Source records:
◇ ◇ ◇

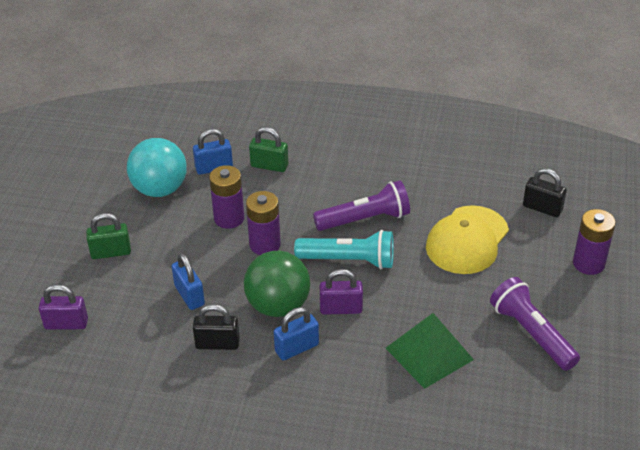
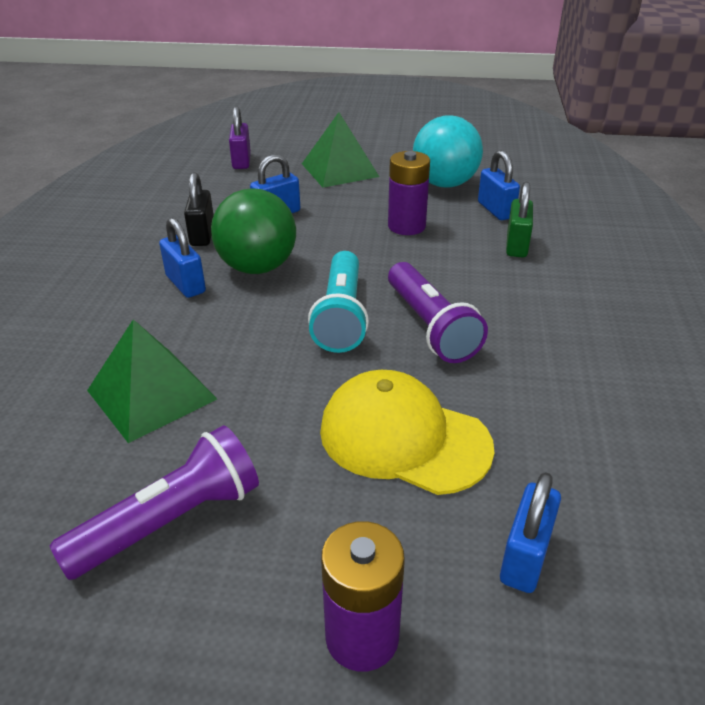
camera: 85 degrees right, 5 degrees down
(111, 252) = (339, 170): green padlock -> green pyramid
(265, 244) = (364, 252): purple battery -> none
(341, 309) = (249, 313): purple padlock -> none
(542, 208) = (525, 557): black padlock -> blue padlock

◇ ◇ ◇

Instructions for the task: Repeat the data above exactly, leaving out any pictures it holds.

Response to this task:
camera: 85 degrees right, 5 degrees down
(111, 252) = (339, 170): green padlock -> green pyramid
(265, 244) = (364, 252): purple battery -> none
(341, 309) = (249, 313): purple padlock -> none
(542, 208) = (525, 557): black padlock -> blue padlock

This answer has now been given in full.